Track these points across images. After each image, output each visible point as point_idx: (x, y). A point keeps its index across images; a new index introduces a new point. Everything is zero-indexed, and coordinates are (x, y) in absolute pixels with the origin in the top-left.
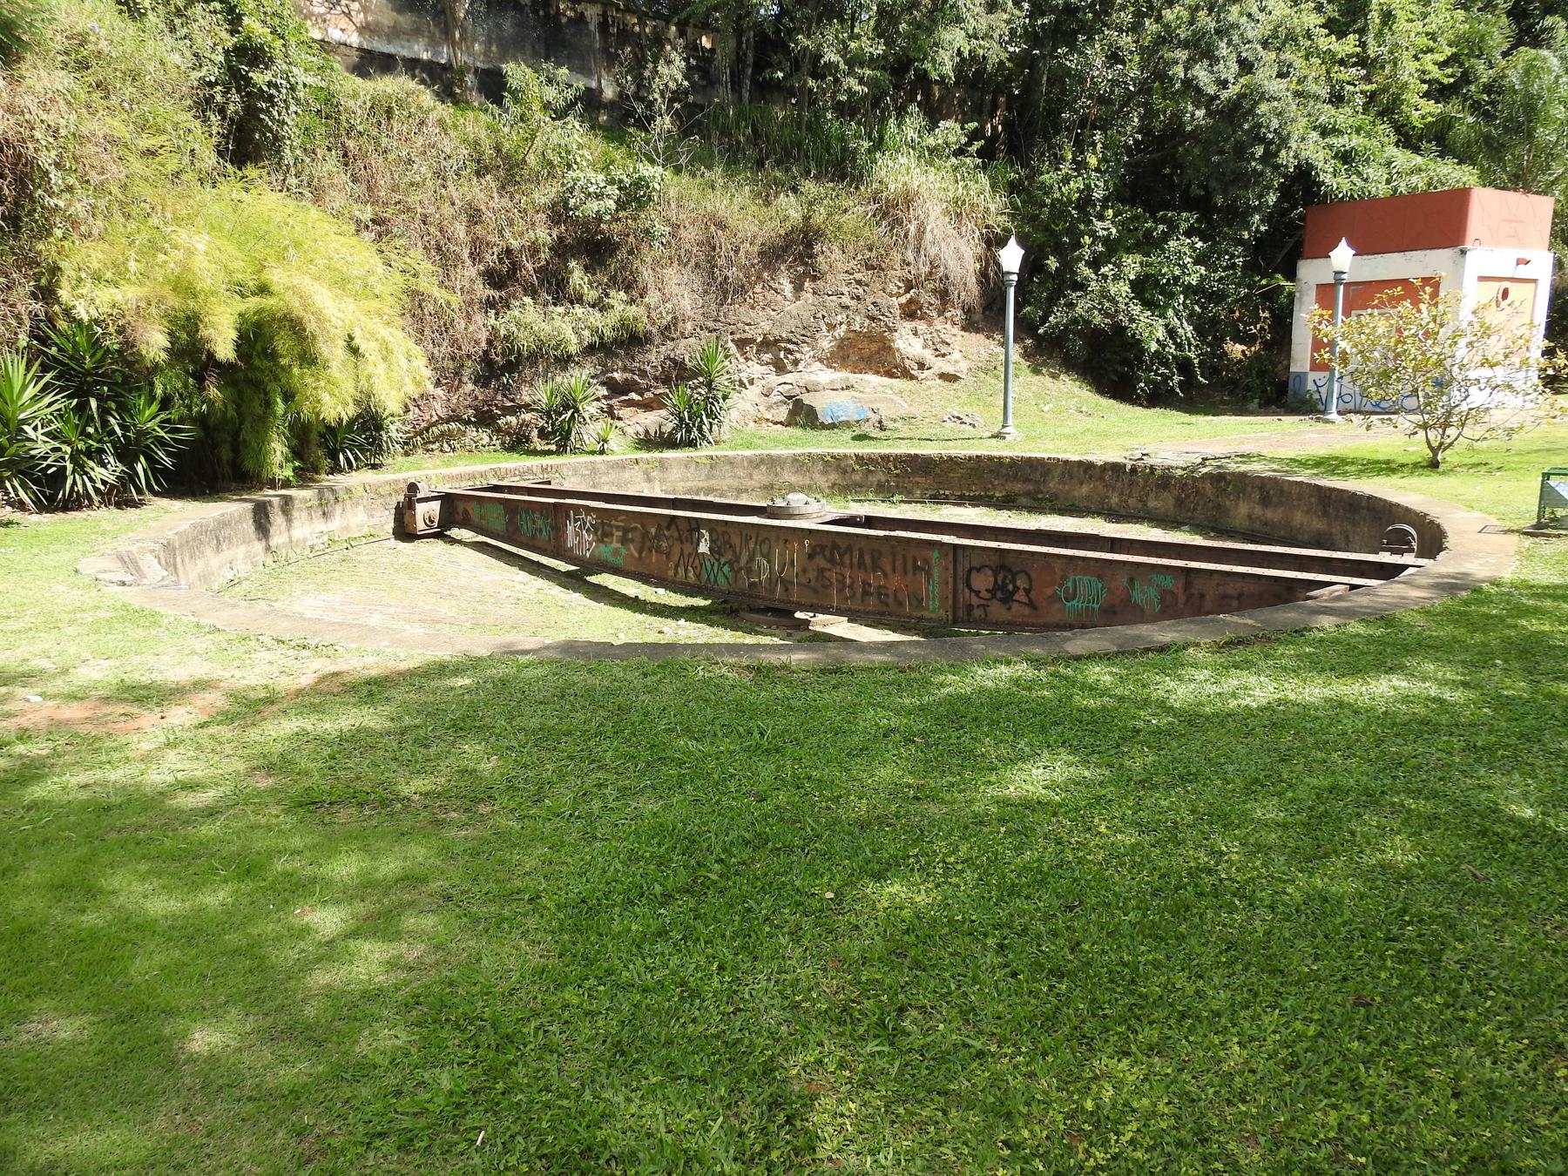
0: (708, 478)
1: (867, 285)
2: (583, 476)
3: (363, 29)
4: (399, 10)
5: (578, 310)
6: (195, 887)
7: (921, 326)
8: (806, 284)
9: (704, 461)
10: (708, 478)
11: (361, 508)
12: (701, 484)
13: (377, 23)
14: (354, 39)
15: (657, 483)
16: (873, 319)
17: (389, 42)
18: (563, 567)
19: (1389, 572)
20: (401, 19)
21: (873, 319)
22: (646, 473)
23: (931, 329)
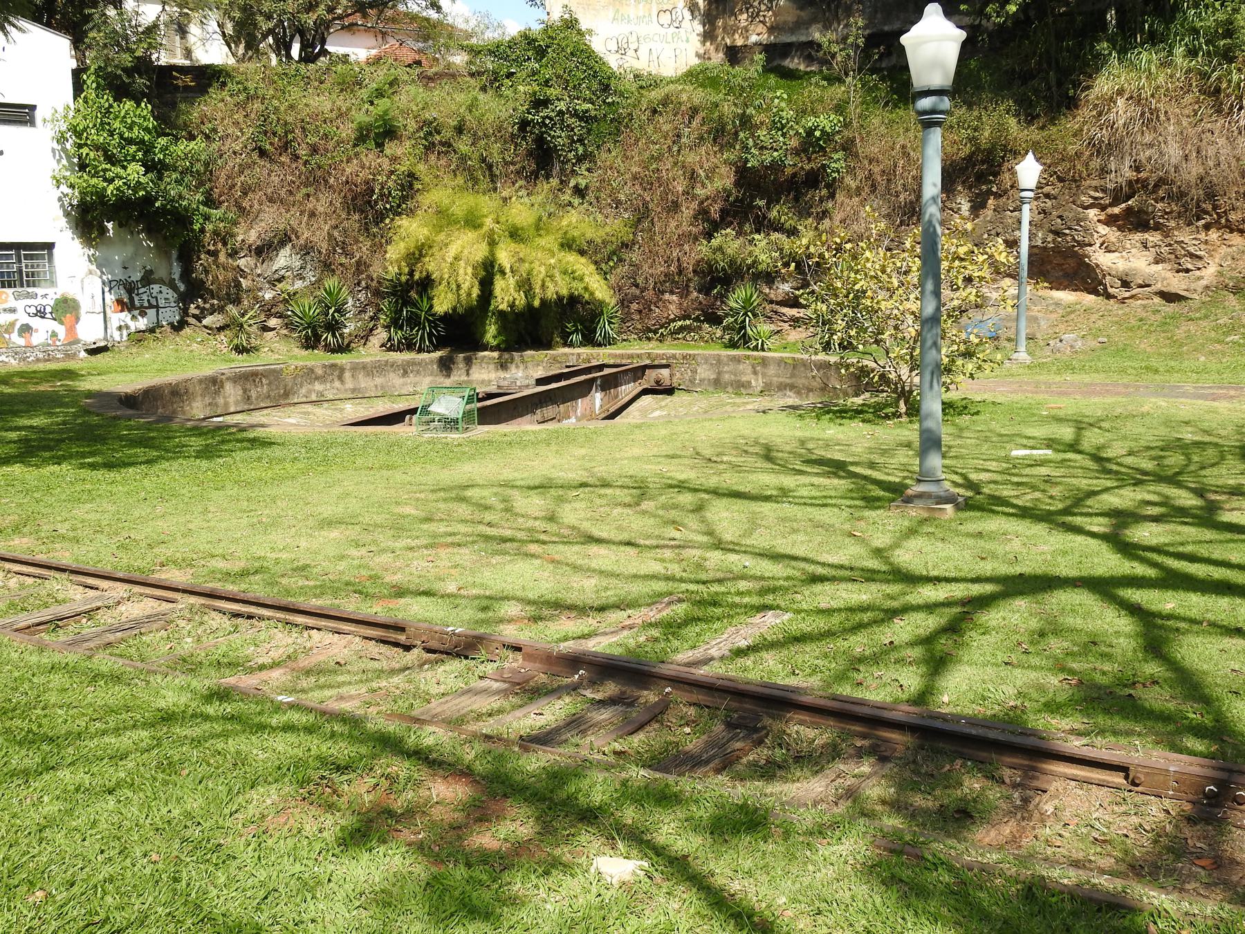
0: (792, 376)
1: (1055, 198)
2: (712, 364)
3: (771, 30)
4: (801, 8)
5: (775, 236)
6: (84, 422)
7: (1153, 237)
8: (990, 202)
9: (790, 361)
10: (792, 376)
11: (541, 368)
12: (788, 381)
13: (785, 22)
14: (764, 38)
15: (760, 376)
16: (1057, 233)
17: (793, 33)
18: (1012, 511)
19: (540, 382)
20: (803, 14)
21: (1057, 233)
22: (753, 367)
23: (1168, 240)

To be done
Reproduce all of the material above line for line, omitting the pictures.

Task result
Track these points across images. After each image, output each visible point as point_idx: (x, y). A point keeps its index across images; a new index introduces a new point. Everything is zero-indexed, and coordinates are (x, y) in absolute pixels with the origin in the top-left.
0: (708, 478)
1: (867, 285)
2: (583, 476)
3: (363, 29)
4: (399, 10)
5: (578, 310)
6: (195, 887)
7: (921, 326)
8: (806, 284)
9: (704, 461)
10: (708, 478)
11: (361, 508)
12: (701, 484)
13: (377, 23)
14: (354, 39)
15: (657, 483)
16: (873, 319)
17: (389, 42)
18: (563, 567)
19: (1389, 572)
20: (401, 19)
21: (873, 319)
22: (646, 473)
23: (931, 329)
0: (792, 376)
1: (1055, 198)
2: (712, 364)
3: (771, 30)
4: (801, 8)
5: (775, 236)
6: (84, 422)
7: (1153, 237)
8: (990, 202)
9: (790, 361)
10: (792, 376)
11: (541, 368)
12: (788, 381)
13: (785, 22)
14: (764, 38)
15: (760, 376)
16: (1057, 233)
17: (793, 33)
18: (1012, 511)
19: (540, 382)
20: (803, 14)
21: (1057, 233)
22: (753, 367)
23: (1168, 240)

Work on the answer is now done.